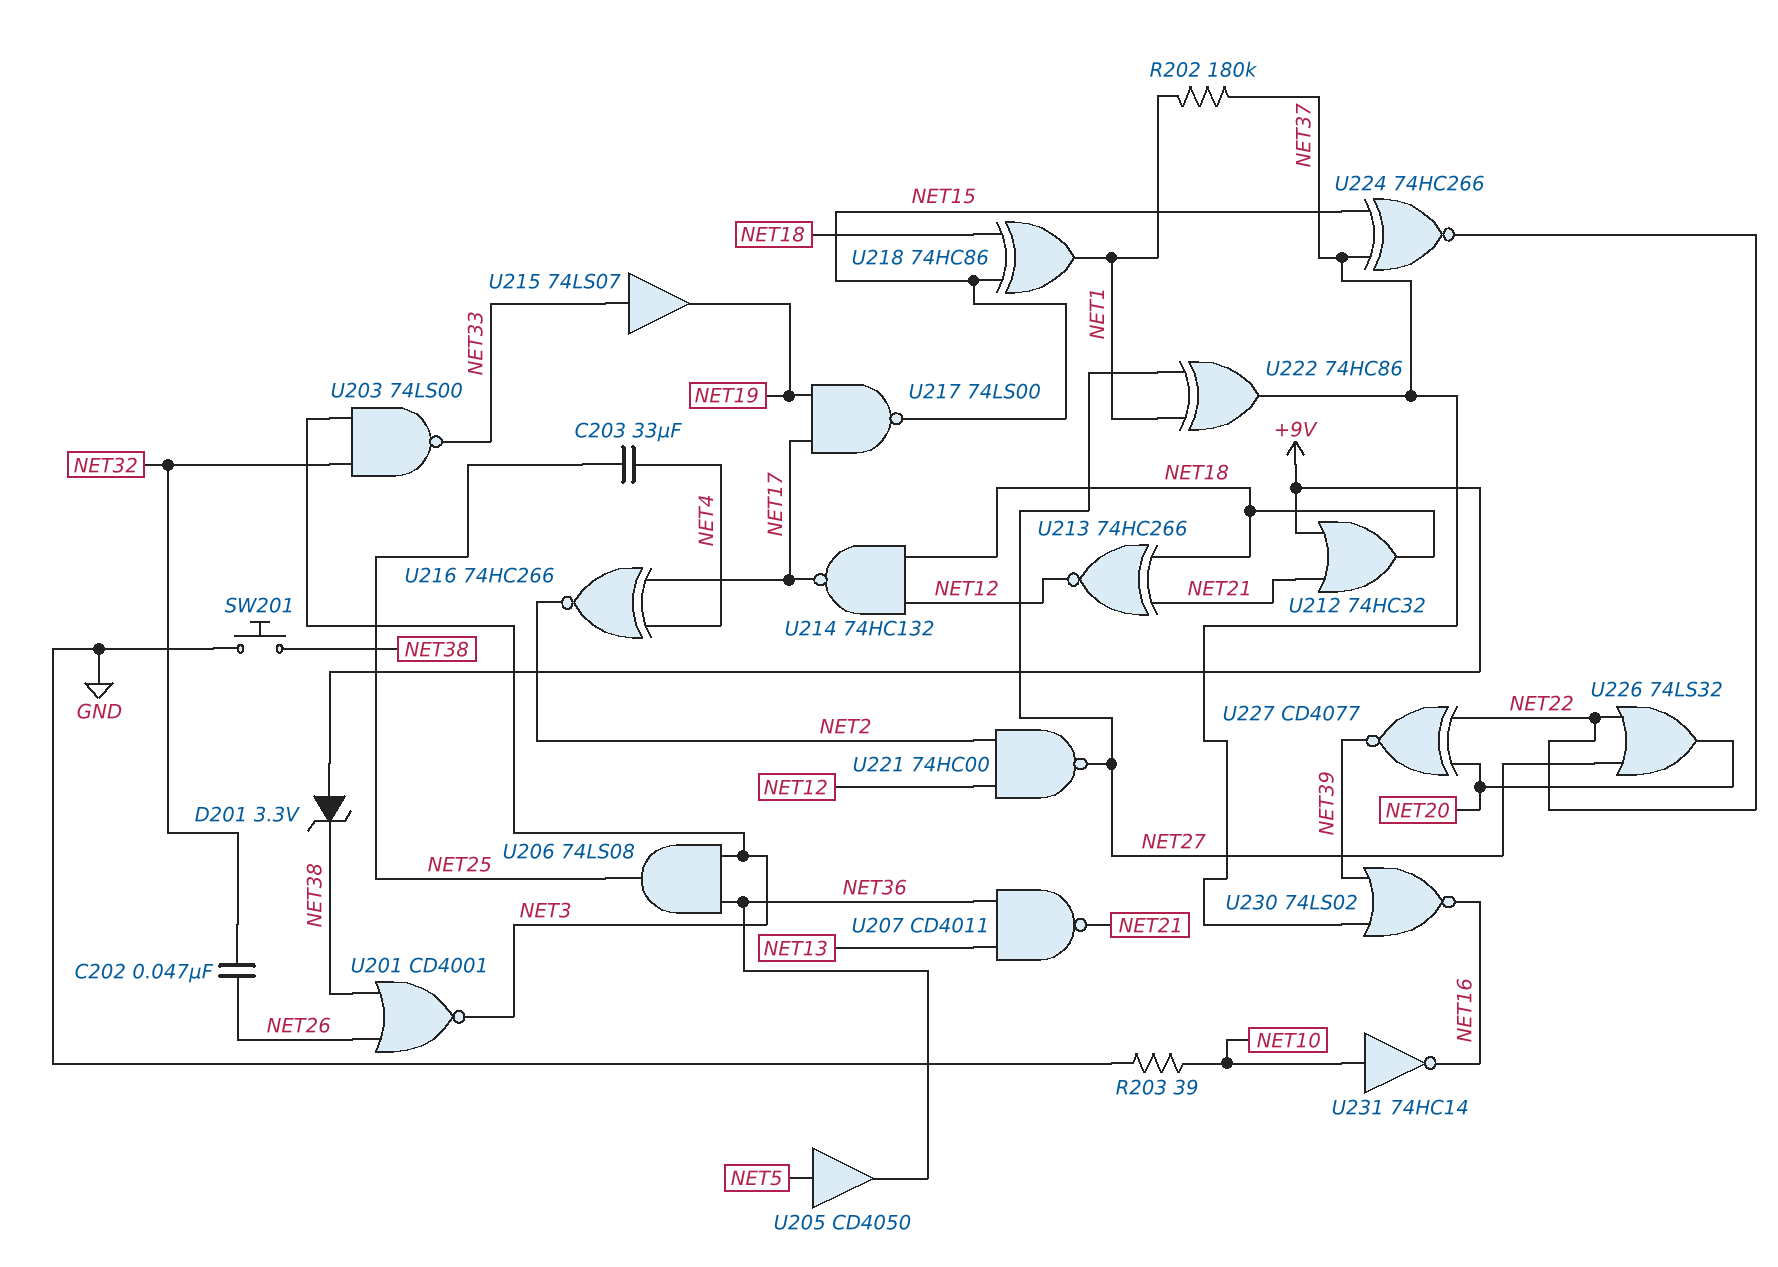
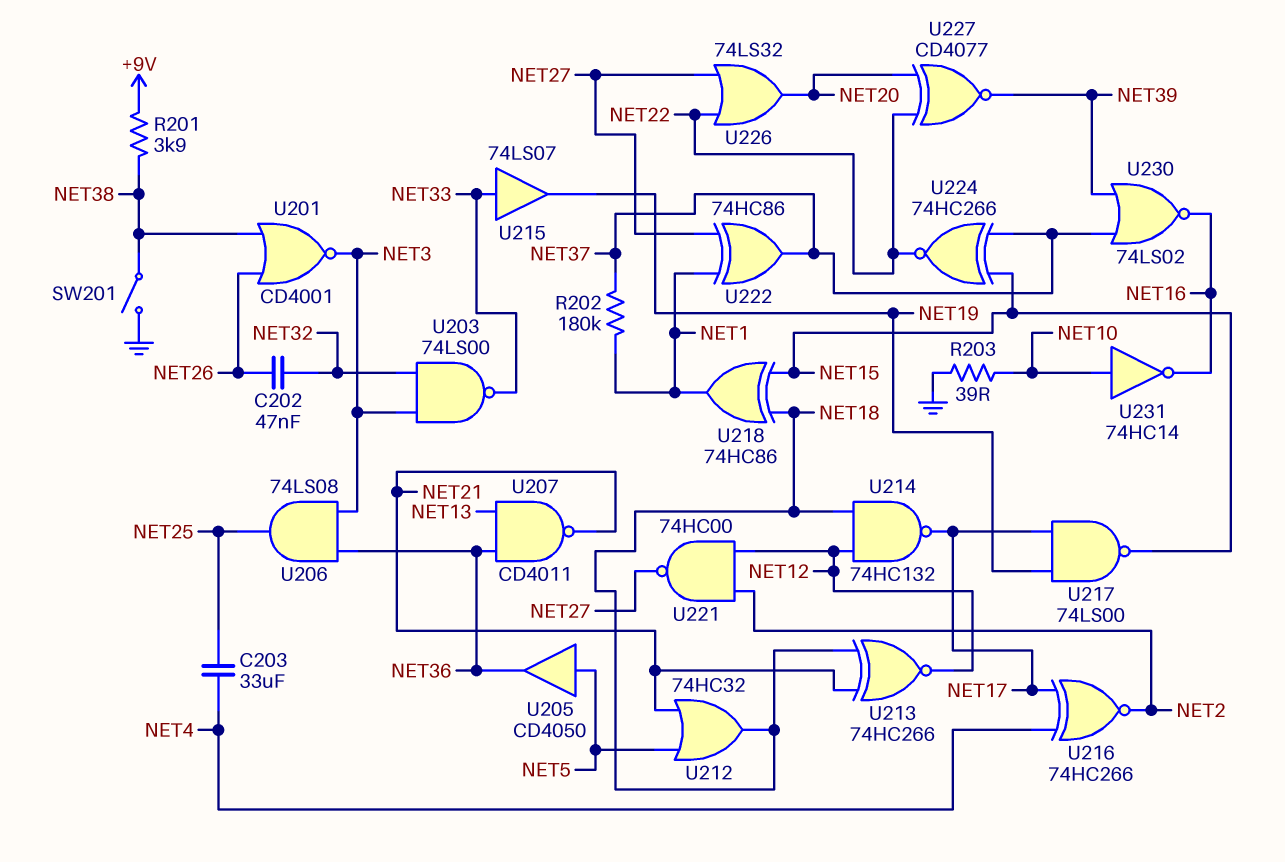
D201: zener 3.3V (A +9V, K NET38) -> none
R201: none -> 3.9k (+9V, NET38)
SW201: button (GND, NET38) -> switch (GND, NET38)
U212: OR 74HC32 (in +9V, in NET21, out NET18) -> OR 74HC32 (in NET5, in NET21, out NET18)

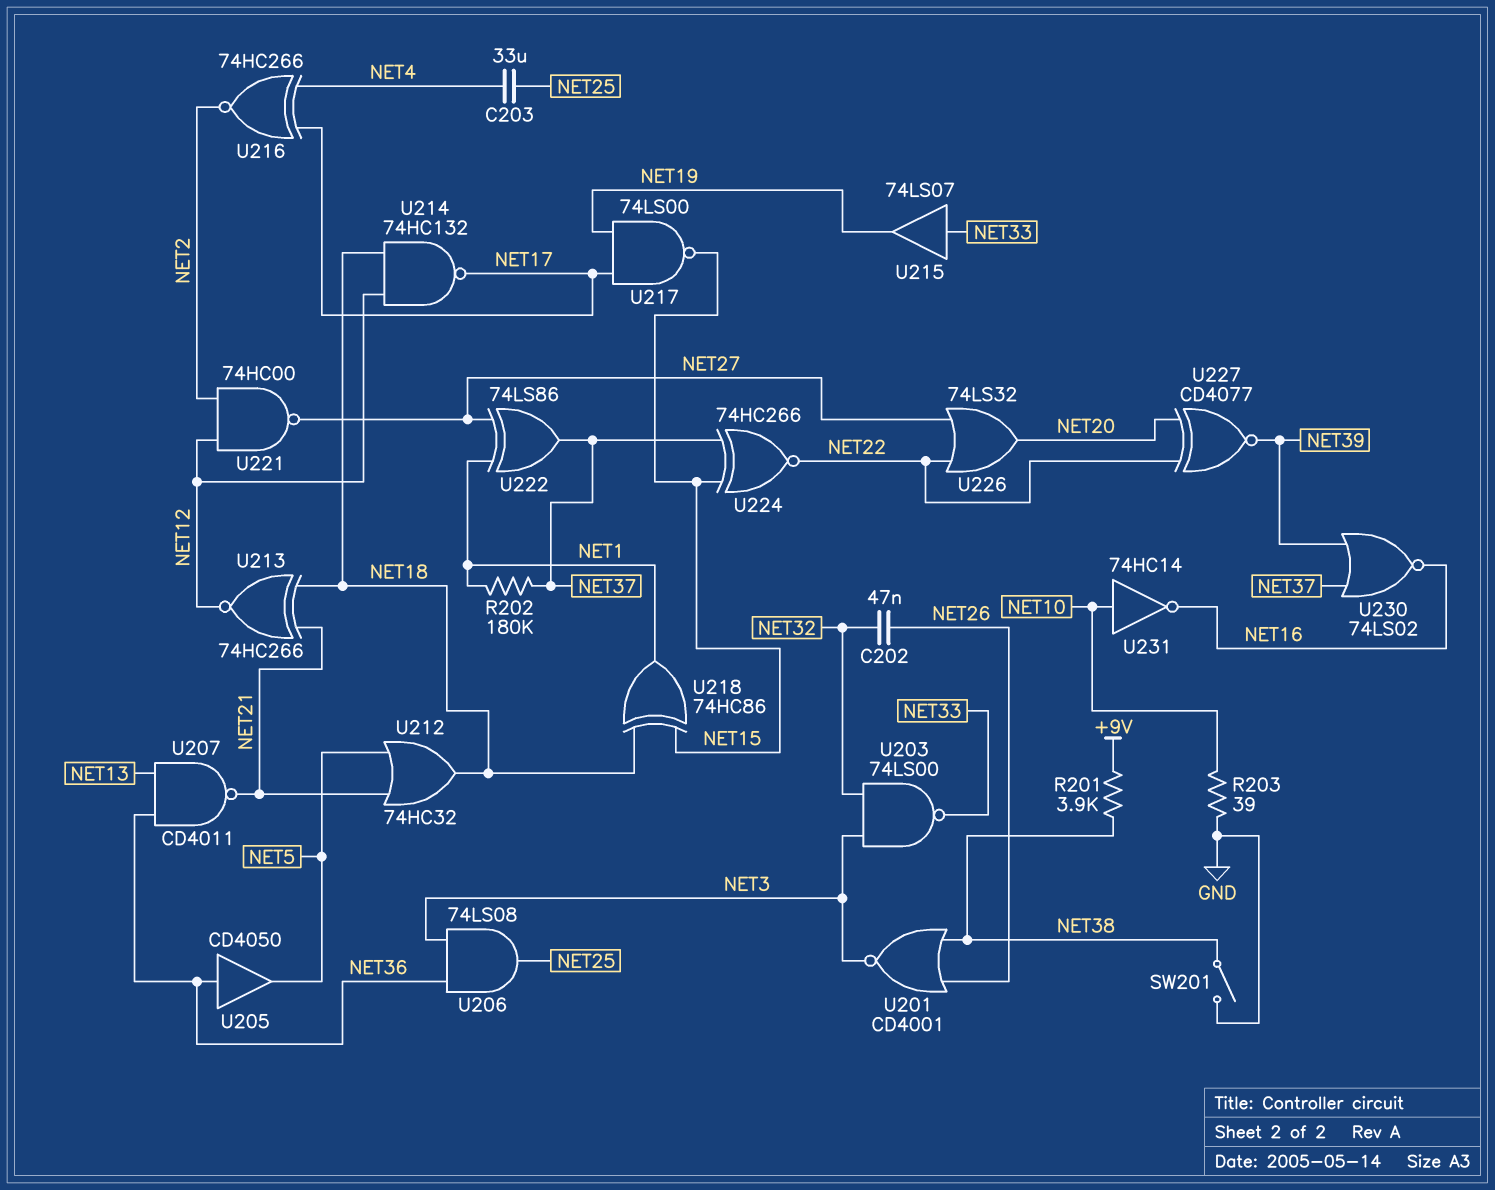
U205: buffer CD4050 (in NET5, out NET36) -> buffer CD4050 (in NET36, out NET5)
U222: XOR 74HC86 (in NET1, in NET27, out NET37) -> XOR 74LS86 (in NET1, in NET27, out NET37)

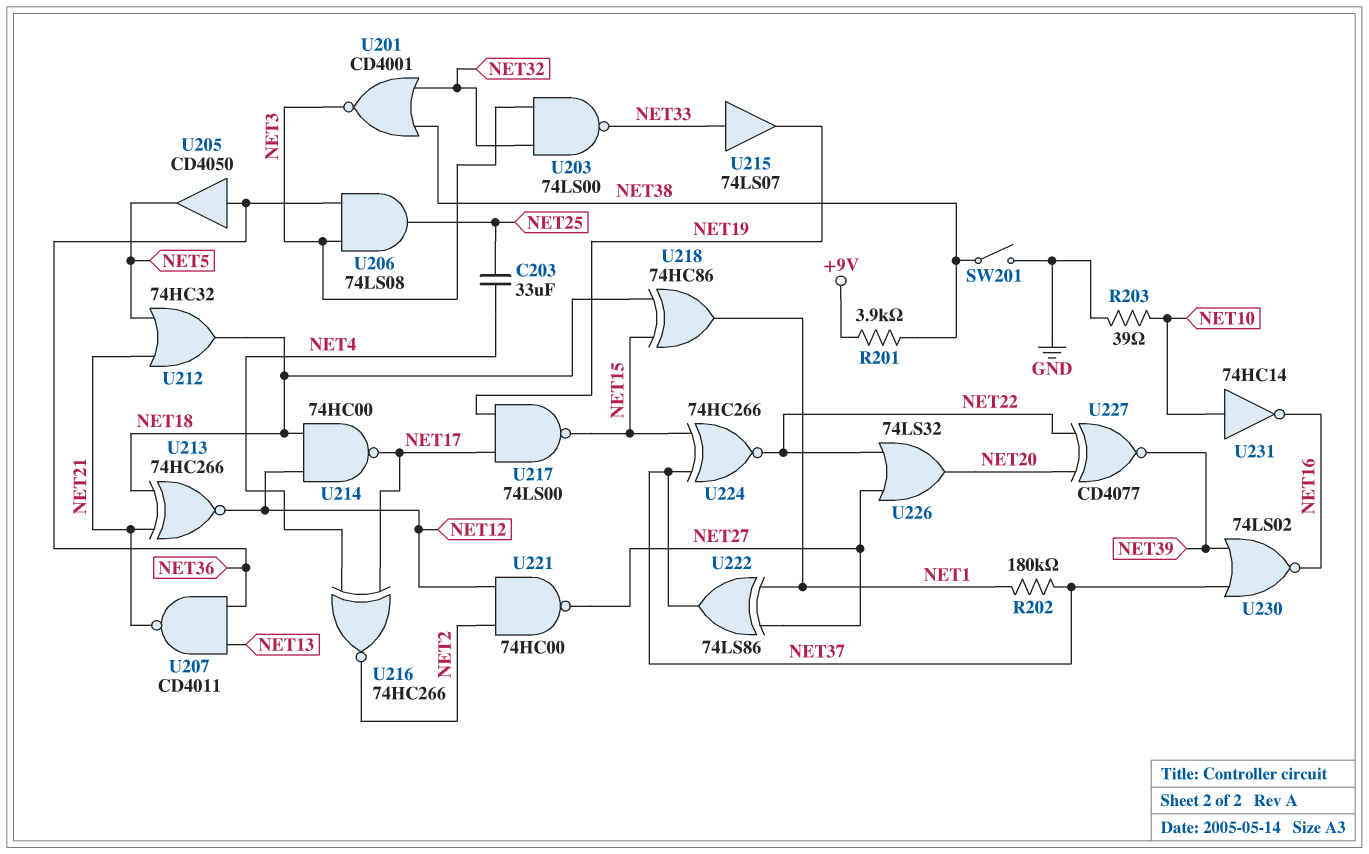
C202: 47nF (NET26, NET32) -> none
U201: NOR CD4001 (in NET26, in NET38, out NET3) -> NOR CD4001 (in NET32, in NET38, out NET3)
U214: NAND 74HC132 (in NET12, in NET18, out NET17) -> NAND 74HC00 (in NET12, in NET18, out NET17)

- Problem to work on
The reply must hold each line of the records verbatim and no pictures.

- Output of the task
D201: zener 3.3V (A +9V, K NET38) -> none
R201: none -> 3.9k (+9V, NET38)
SW201: button (GND, NET38) -> switch (GND, NET38)
U212: OR 74HC32 (in +9V, in NET21, out NET18) -> OR 74HC32 (in NET5, in NET21, out NET18)

U205: buffer CD4050 (in NET5, out NET36) -> buffer CD4050 (in NET36, out NET5)
U222: XOR 74HC86 (in NET1, in NET27, out NET37) -> XOR 74LS86 (in NET1, in NET27, out NET37)

C202: 47nF (NET26, NET32) -> none
U201: NOR CD4001 (in NET26, in NET38, out NET3) -> NOR CD4001 (in NET32, in NET38, out NET3)
U214: NAND 74HC132 (in NET12, in NET18, out NET17) -> NAND 74HC00 (in NET12, in NET18, out NET17)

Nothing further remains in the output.